Task objective
Extract the text of all the entries below verbatim, omitting the pictures from your answer.

■ ■ ■ ■ ■

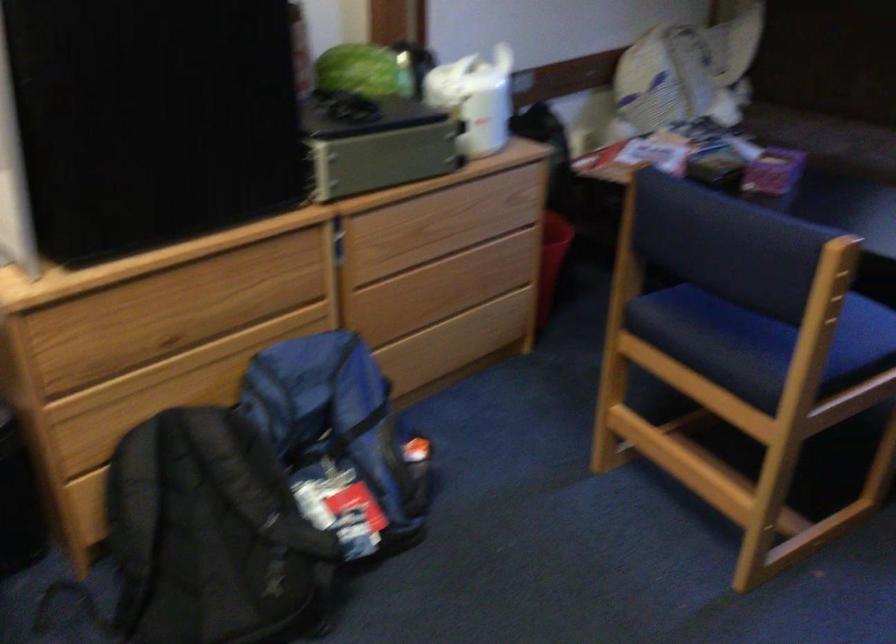
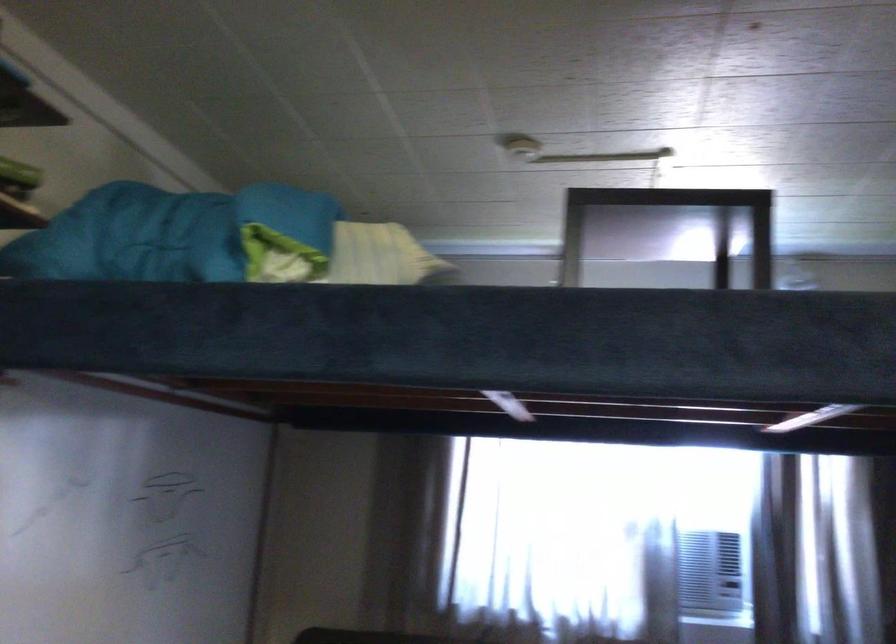
The first image is from the beginning of the video and the second image is from the end. How did the camera likely rotate when shooting the video?

The rotation direction of the camera is right-up.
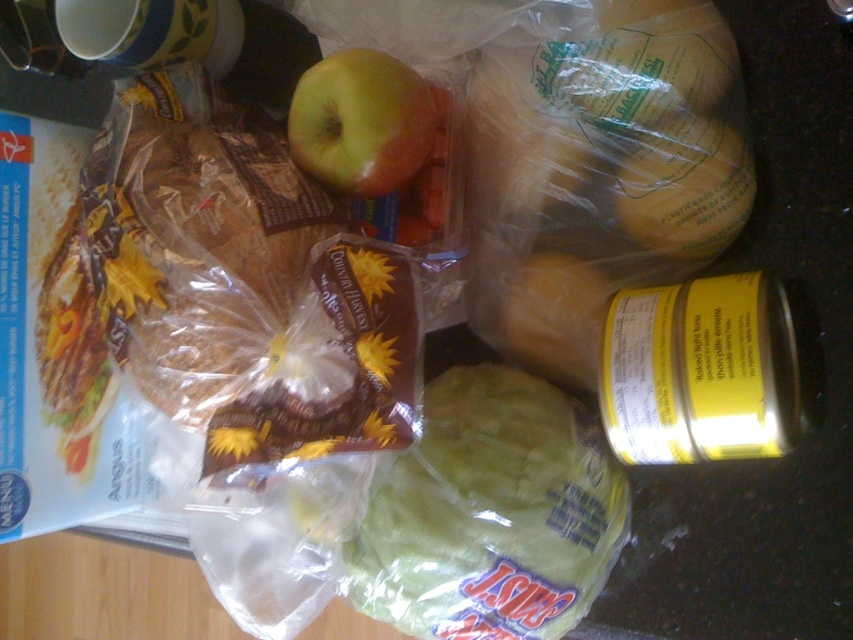
Is point (520, 516) less distant than point (369, 84)?

No, it is not.

Between green plastic cabbage at center and green matte apple at center, which one has more height?

With more height is green plastic cabbage at center.

The image size is (853, 640). I want to click on green plastic cabbage at center, so click(490, 515).

This screenshot has width=853, height=640. Find the location of `green plastic cabbage at center`. green plastic cabbage at center is located at coordinates (490, 515).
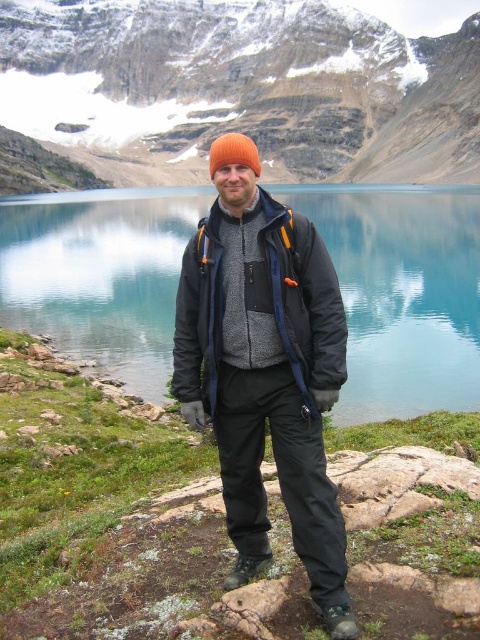
You are a hiker trying to identify your friend who is wearing two jackets. You see a matte black jacket at center and a brushed wool jacket at center. Which jacket is positioned to the right?

The matte black jacket at center is to the right of the brushed wool jacket at center.

Consider the image. You are a hiker trying to identify your jacket from a distance. You notice two jackets at the center of the scene. Which one is closer to you, the matte black jacket at center or the brushed wool jacket at center?

The matte black jacket at center is closer to the viewer than the brushed wool jacket at center.

You are a hiker planning to take a photo of the snowy rock mountain at upper center and the matte black jacket at center. To ensure both are in frame, should you adjust your camera to a wider angle or a narrower angle?

The snowy rock mountain at upper center is positioned on the left side of matte black jacket at center, so adjusting the camera to a wider angle would allow both to be captured in the same frame.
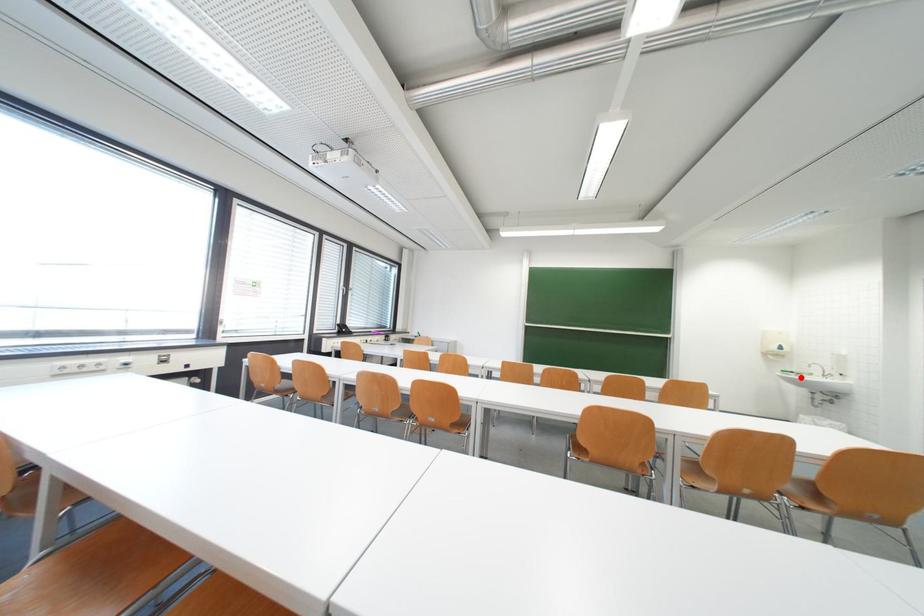
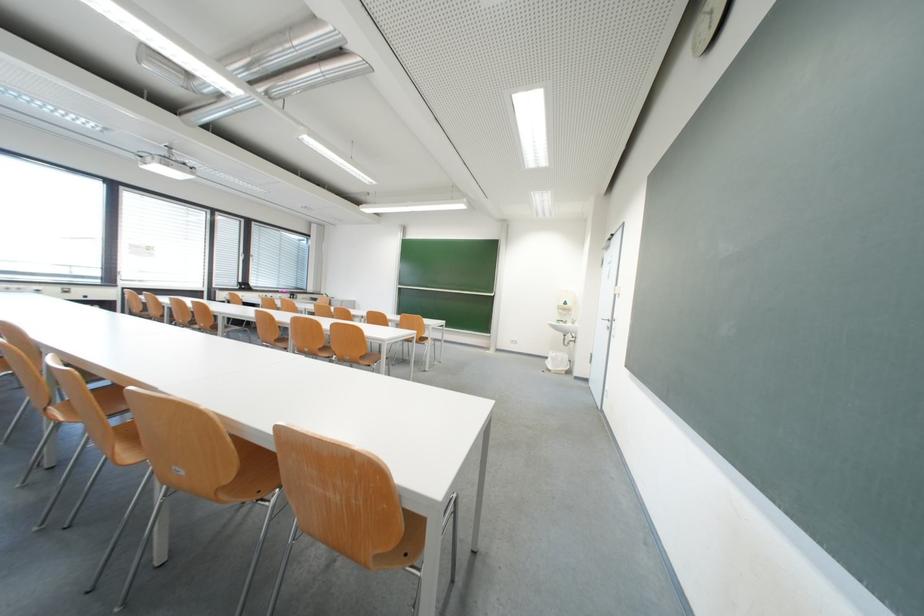
Question: I am providing you with two images of the same scene from different viewpoints. Given a red point in image1, look at the same physical point in image2. Is it:

Choices:
 (A) Closer to the viewpoint
 (B) Farther from the viewpoint

Answer: (A)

■ ■ ■ ■ ■

Reply
The first image is from the beginning of the video and the second image is from the end. How did the camera likely rotate when shooting the video?

The rotation direction of the camera is right-up.
Is point (520, 516) less distant than point (369, 84)?

No, it is not.

Between green plastic cabbage at center and green matte apple at center, which one has more height?

With more height is green plastic cabbage at center.

The image size is (853, 640). I want to click on green plastic cabbage at center, so click(490, 515).

This screenshot has width=853, height=640. Find the location of `green plastic cabbage at center`. green plastic cabbage at center is located at coordinates (490, 515).
You are a hiker trying to identify your friend who is wearing two jackets. You see a matte black jacket at center and a brushed wool jacket at center. Which jacket is positioned to the right?

The matte black jacket at center is to the right of the brushed wool jacket at center.

Consider the image. You are a hiker trying to identify your jacket from a distance. You notice two jackets at the center of the scene. Which one is closer to you, the matte black jacket at center or the brushed wool jacket at center?

The matte black jacket at center is closer to the viewer than the brushed wool jacket at center.

You are a hiker planning to take a photo of the snowy rock mountain at upper center and the matte black jacket at center. To ensure both are in frame, should you adjust your camera to a wider angle or a narrower angle?

The snowy rock mountain at upper center is positioned on the left side of matte black jacket at center, so adjusting the camera to a wider angle would allow both to be captured in the same frame.
Question: I am providing you with two images of the same scene from different viewpoints. Given a red point in image1, look at the same physical point in image2. Is it:

Choices:
 (A) Closer to the viewpoint
 (B) Farther from the viewpoint

Answer: (A)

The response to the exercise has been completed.